Among the entries below, find the line with "black teddy bear: 3 -> 2", then quote it and each following line up to and including the line with "orange ruler: 5 -> 3", and nothing else.

== Exercise materials

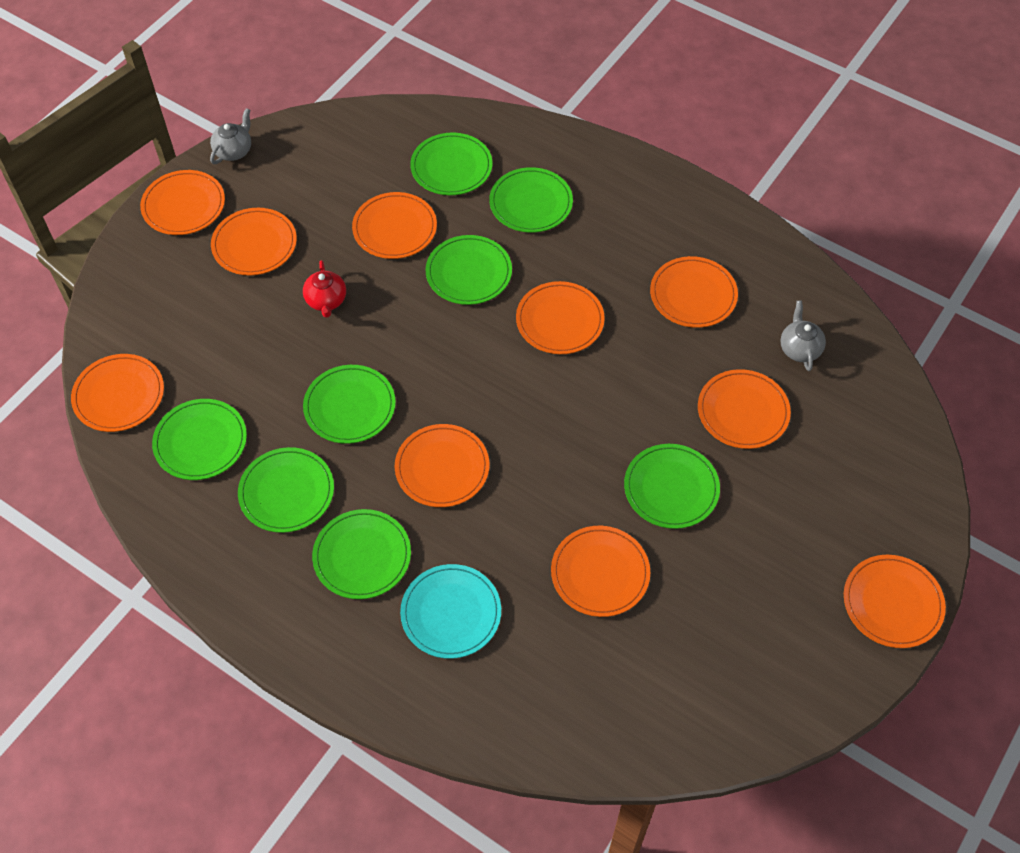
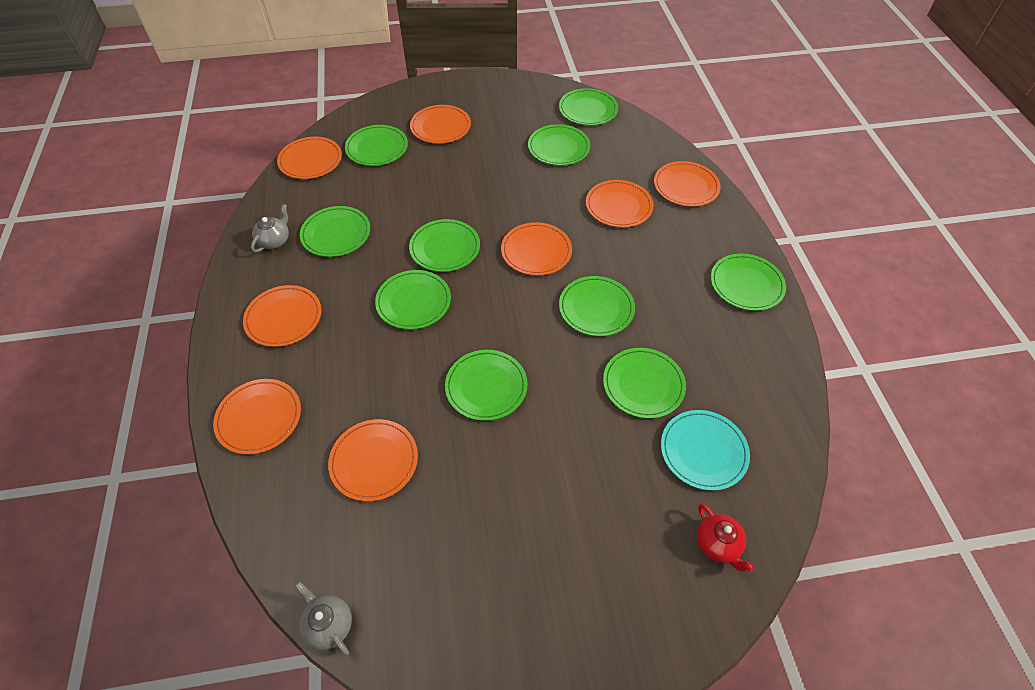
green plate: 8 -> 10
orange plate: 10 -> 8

====
== Exercise materials

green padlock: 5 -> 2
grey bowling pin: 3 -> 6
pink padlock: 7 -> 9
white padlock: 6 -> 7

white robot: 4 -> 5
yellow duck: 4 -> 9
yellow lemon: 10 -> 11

====
== Exercise materials

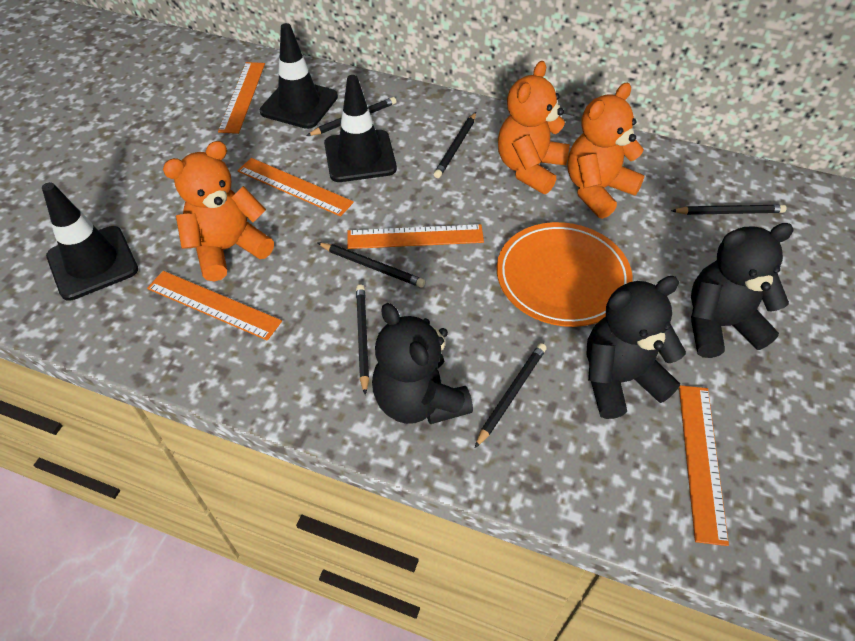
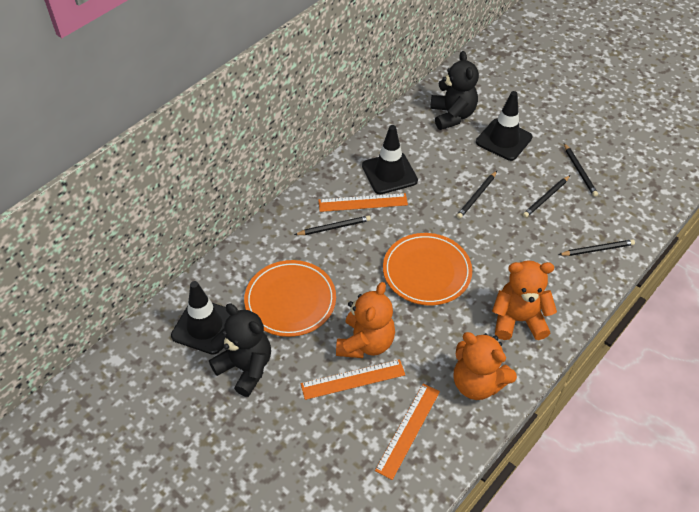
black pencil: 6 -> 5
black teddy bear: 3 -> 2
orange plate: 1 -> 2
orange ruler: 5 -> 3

====

#### Solution
black teddy bear: 3 -> 2
orange plate: 1 -> 2
orange ruler: 5 -> 3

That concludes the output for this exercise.